[[ EXERCISE MATERIALS open ]]
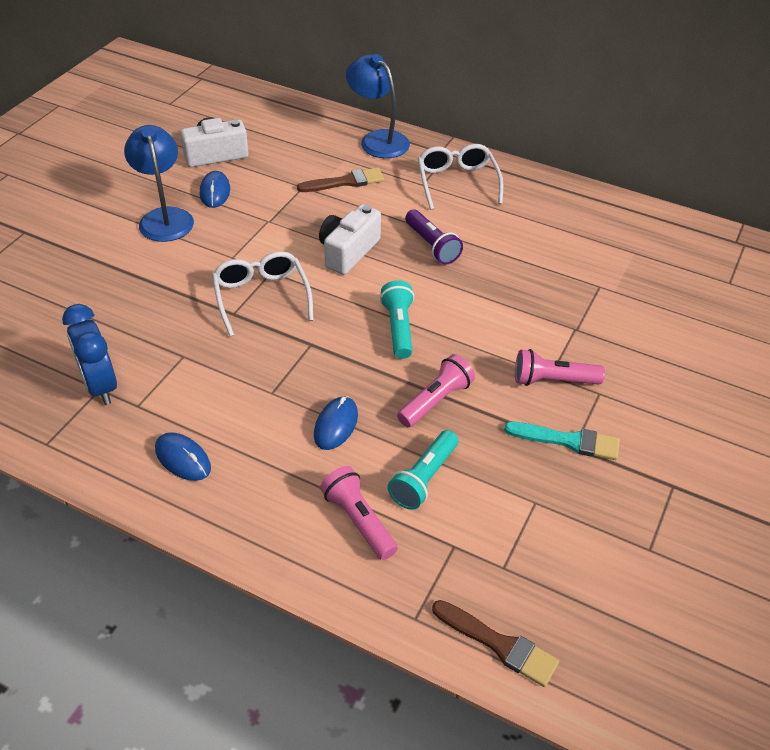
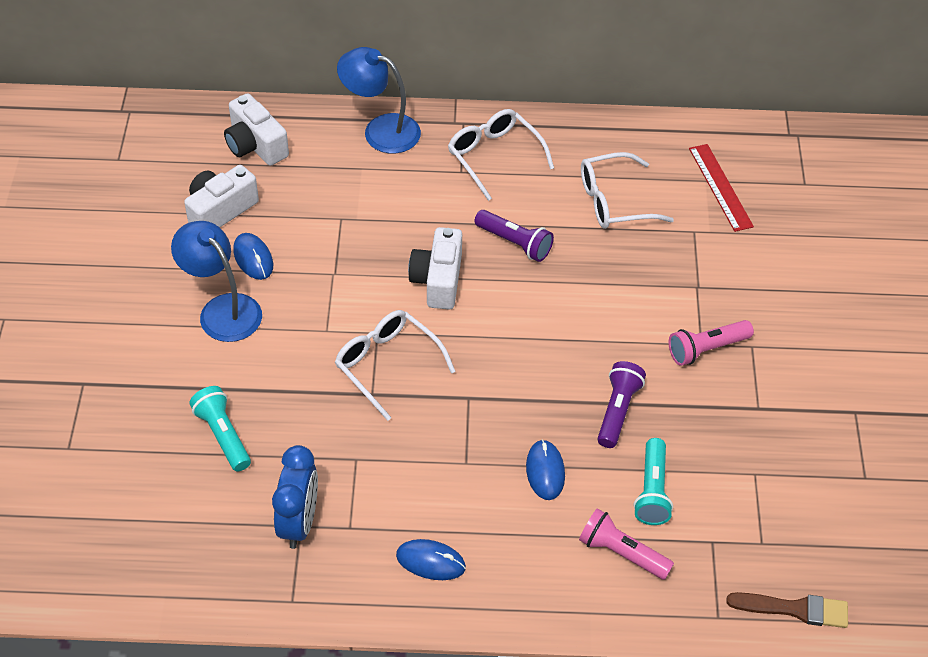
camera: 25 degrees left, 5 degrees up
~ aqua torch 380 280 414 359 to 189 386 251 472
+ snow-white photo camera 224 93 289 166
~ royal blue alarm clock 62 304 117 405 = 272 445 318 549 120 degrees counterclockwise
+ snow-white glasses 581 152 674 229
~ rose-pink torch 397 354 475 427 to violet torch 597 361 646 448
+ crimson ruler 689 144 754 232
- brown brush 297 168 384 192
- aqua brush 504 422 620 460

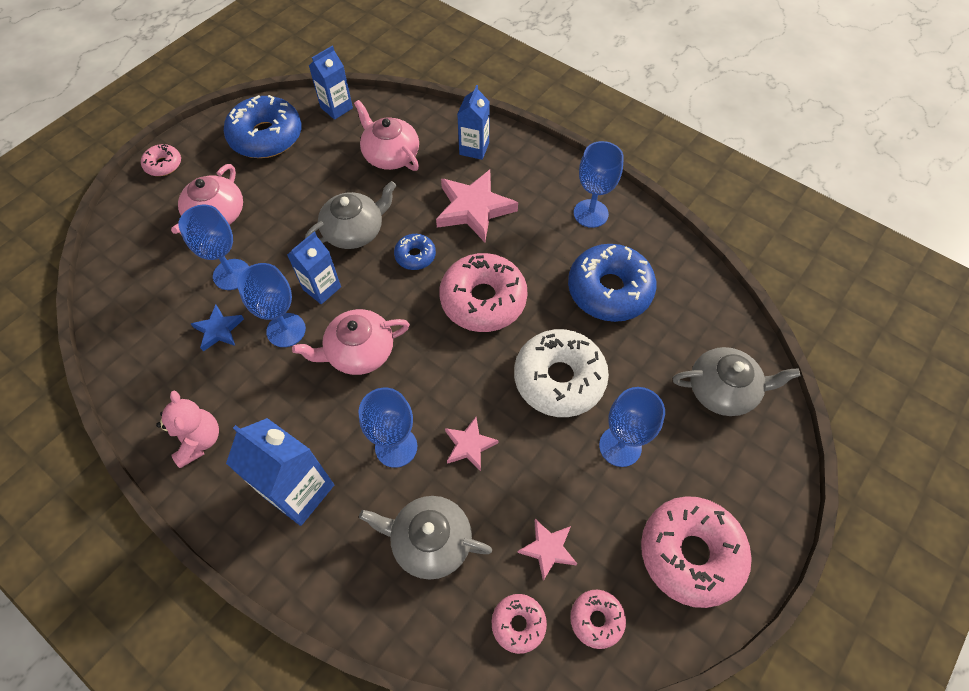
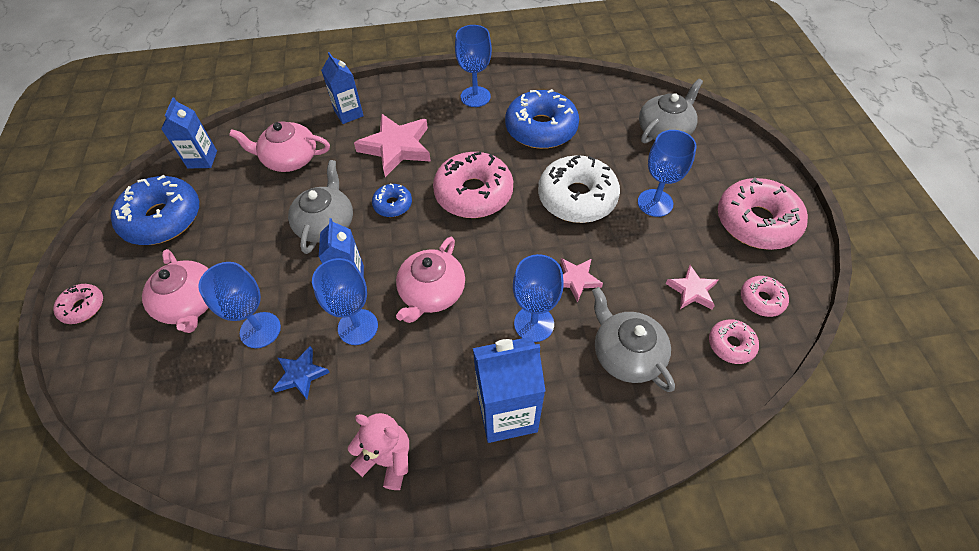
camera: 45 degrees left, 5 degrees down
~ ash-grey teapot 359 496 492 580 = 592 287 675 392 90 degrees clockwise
[[ EXERCISE MATERIALS closed ]]
[[ EXERCISE MATERIALS open ]]
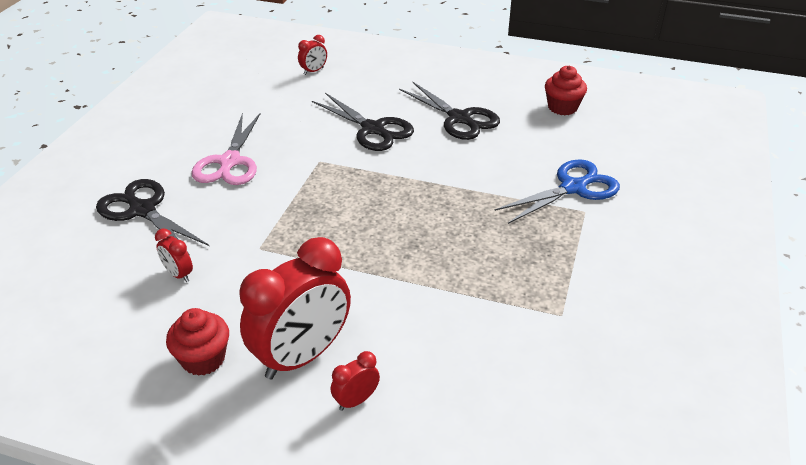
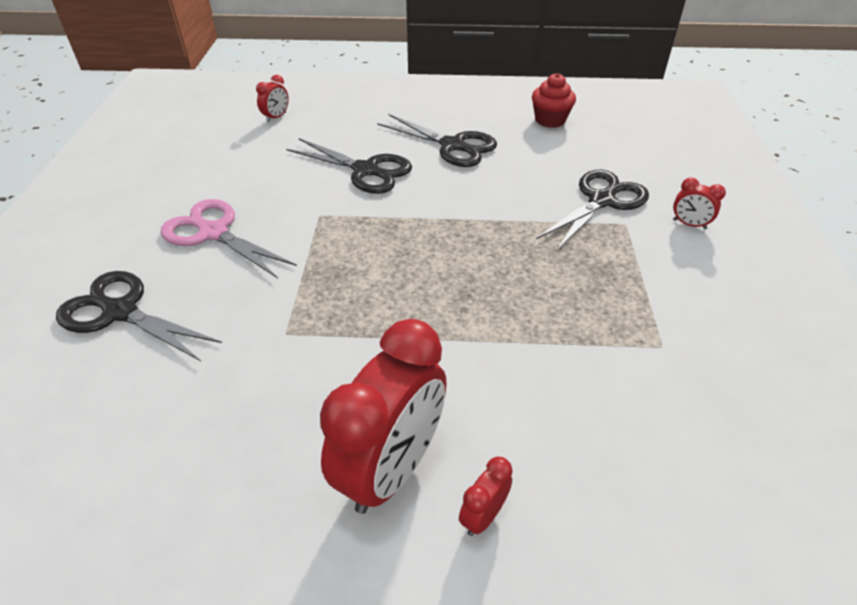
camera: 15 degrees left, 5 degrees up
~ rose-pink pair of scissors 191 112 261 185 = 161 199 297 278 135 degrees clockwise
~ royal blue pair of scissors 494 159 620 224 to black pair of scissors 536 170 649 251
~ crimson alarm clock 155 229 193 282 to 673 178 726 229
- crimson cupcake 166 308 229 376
[[ EXERCISE MATERIALS closed ]]
■ TASK OBJECTIVE
Only the lines above from the line with "camera: 25 degrees left, 5 degrees up" to the line with "152 674 229", those two lines included, should be reproduced exactly.

■ OUTPUT OF THE TASK
camera: 25 degrees left, 5 degrees up
~ aqua torch 380 280 414 359 to 189 386 251 472
+ snow-white photo camera 224 93 289 166
~ royal blue alarm clock 62 304 117 405 = 272 445 318 549 120 degrees counterclockwise
+ snow-white glasses 581 152 674 229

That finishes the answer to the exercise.